**REQUIRED WORK**
Set down, unchanged, the line with "orange padlock [212,281,253,325]" and everything after it through the last line of the data.

========================================

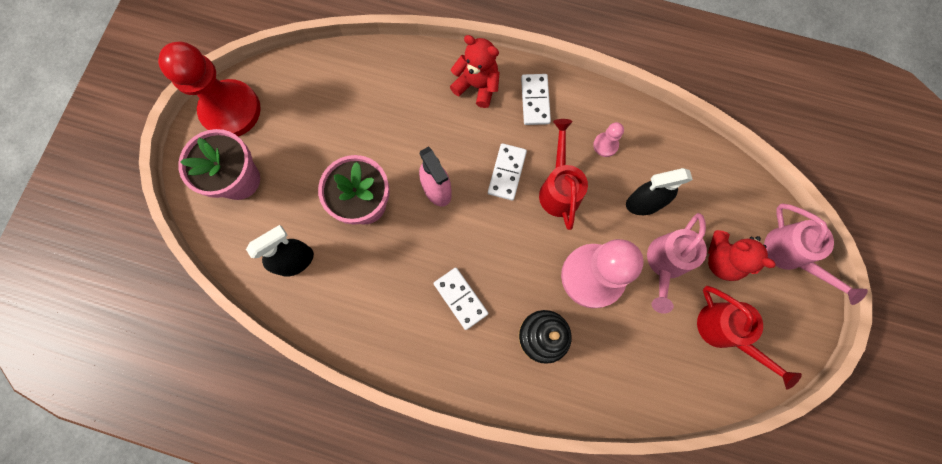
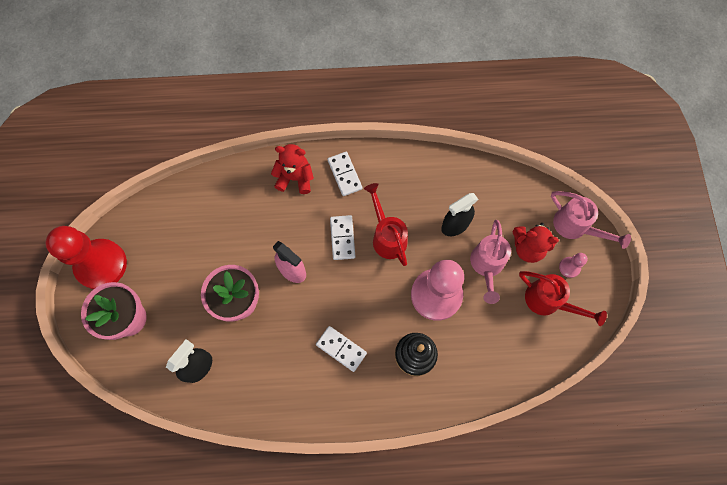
camera: 20 degrees left, 5 degrees down
pink pawn [593,122,624,157] -> pink pawn moved to [559,253,588,278]

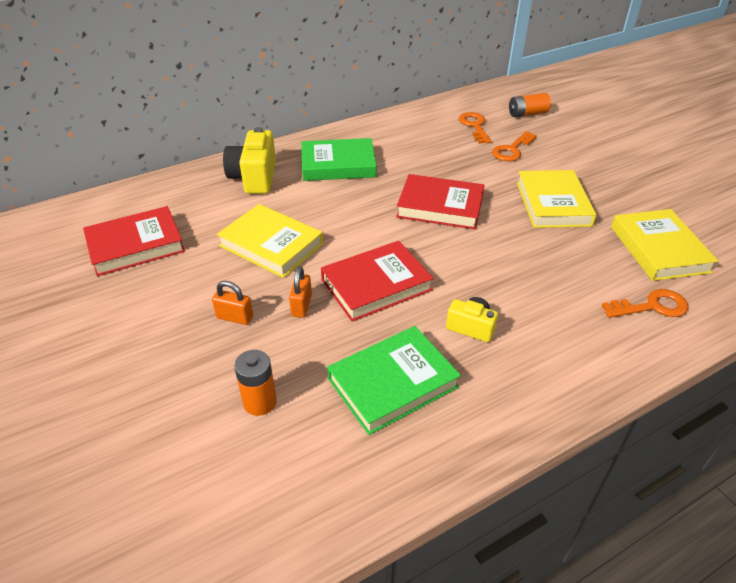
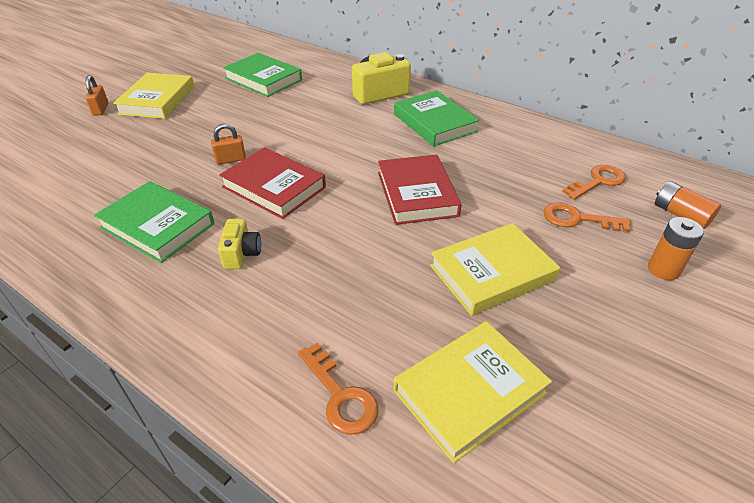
camera: 65 degrees right, 0 degrees up
red book [83,206,185,276] -> green book [223,53,302,97]
orange padlock [212,281,253,325] -> orange padlock moved to [85,75,109,116]
yellow book [217,204,323,278] -> yellow book moved to [113,72,195,119]
orange battery [234,350,277,416] -> orange battery moved to [648,217,704,280]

========================================

**REPLY**
orange padlock [212,281,253,325] -> orange padlock moved to [85,75,109,116]
yellow book [217,204,323,278] -> yellow book moved to [113,72,195,119]
orange battery [234,350,277,416] -> orange battery moved to [648,217,704,280]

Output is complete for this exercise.